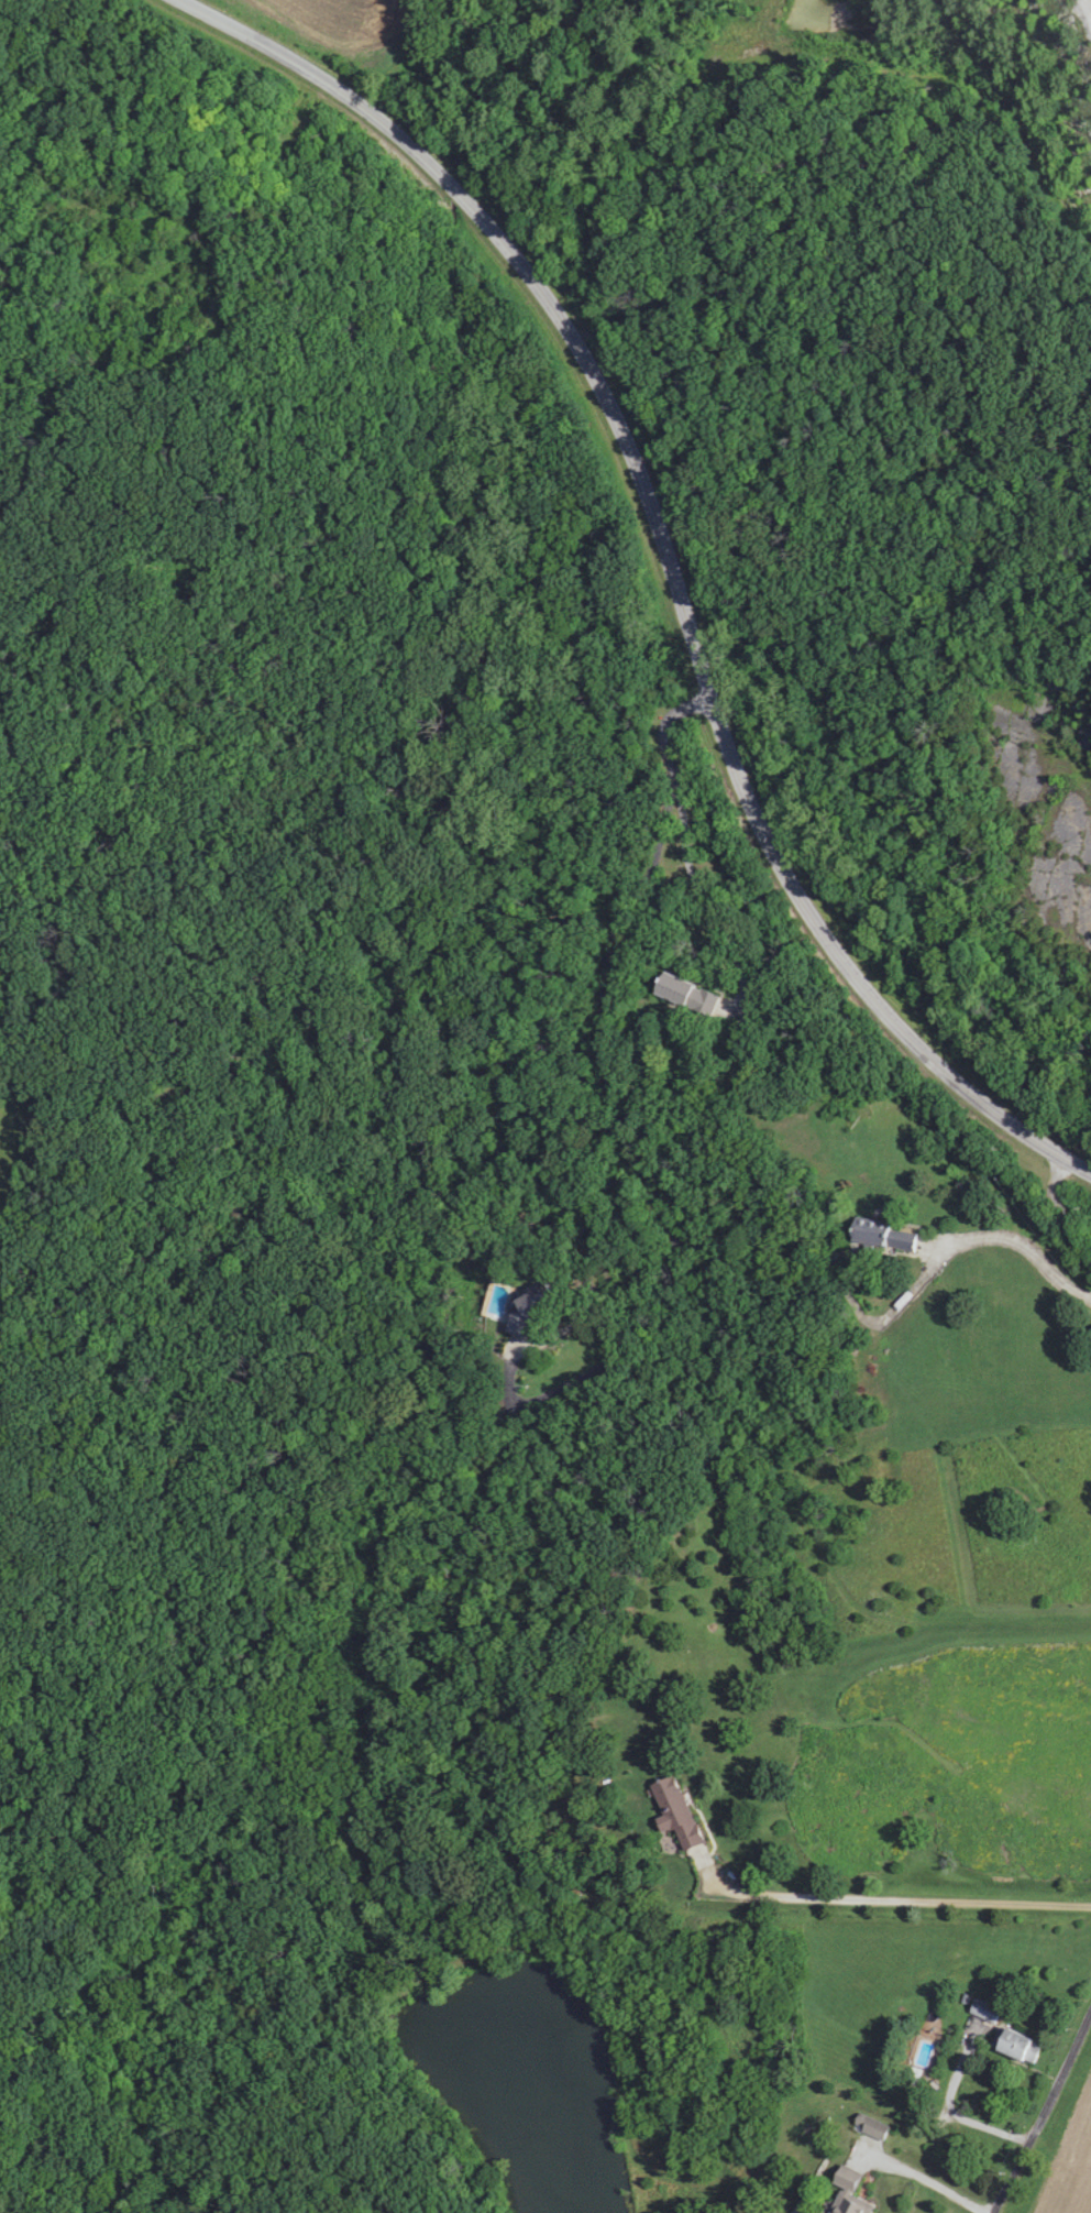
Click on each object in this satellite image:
road: (672, 559)
building: (685, 995)
building: (882, 1235)
road: (1018, 1253)
building: (523, 1309)
road: (580, 1492)
road: (637, 1663)
building: (674, 1812)
road: (890, 1900)
building: (984, 2010)
road: (958, 2112)
road: (1045, 2114)
building: (870, 2125)
road: (912, 2174)
building: (847, 2193)

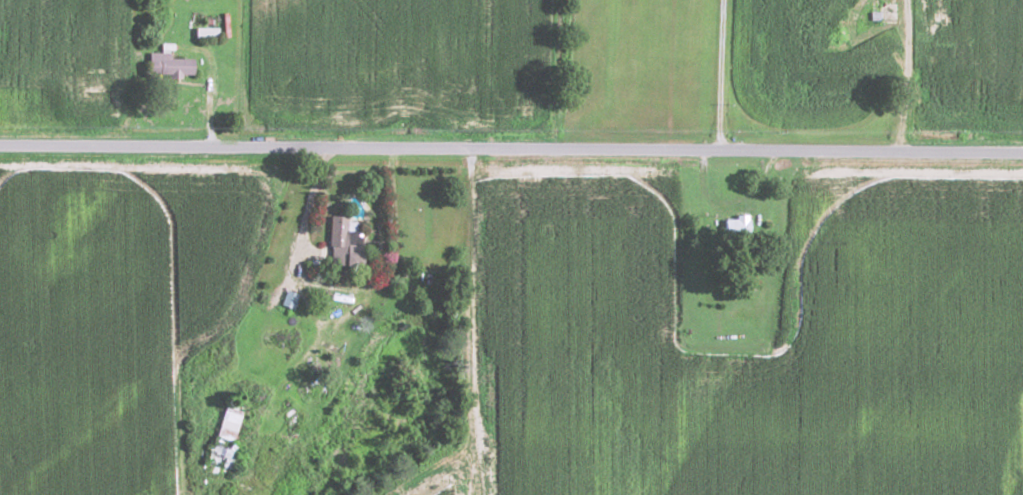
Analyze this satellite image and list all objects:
building: (173, 64)
road: (725, 75)
road: (906, 75)
road: (975, 75)
road: (210, 90)
road: (511, 148)
building: (740, 223)
building: (346, 243)
building: (291, 298)
road: (473, 321)
building: (230, 425)

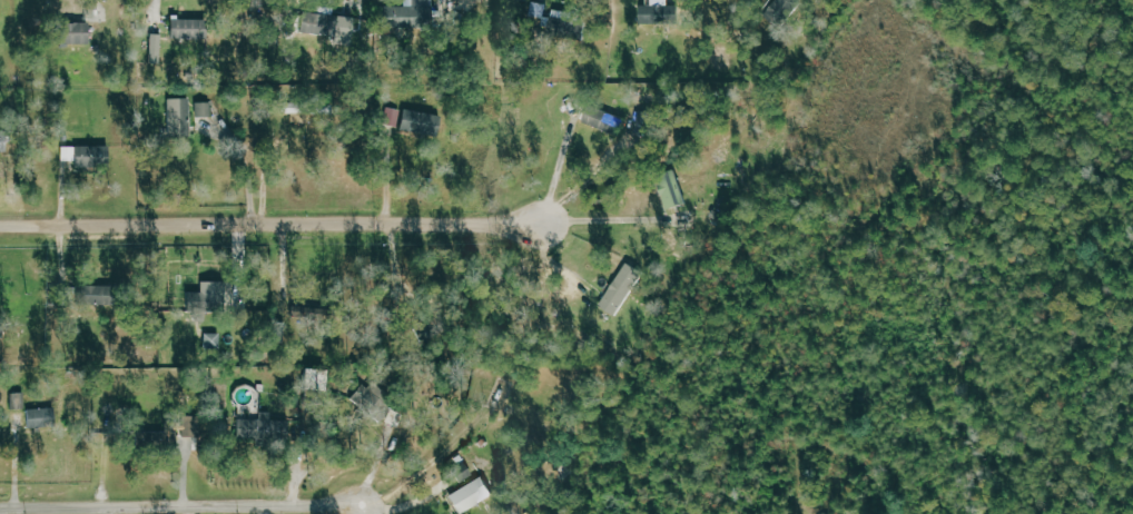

---+---

With the pictures excluded, retype the records above verbatim.

## Exercise output
Click on each object in this satellite image:
road: (672, 559)
building: (685, 995)
building: (882, 1235)
road: (1018, 1253)
building: (523, 1309)
road: (580, 1492)
road: (637, 1663)
building: (674, 1812)
road: (890, 1900)
building: (984, 2010)
road: (958, 2112)
road: (1045, 2114)
building: (870, 2125)
road: (912, 2174)
building: (847, 2193)

Analyze this satellite image and list all objects:
building: (173, 64)
road: (725, 75)
road: (906, 75)
road: (975, 75)
road: (210, 90)
road: (511, 148)
building: (740, 223)
building: (346, 243)
building: (291, 298)
road: (473, 321)
building: (230, 425)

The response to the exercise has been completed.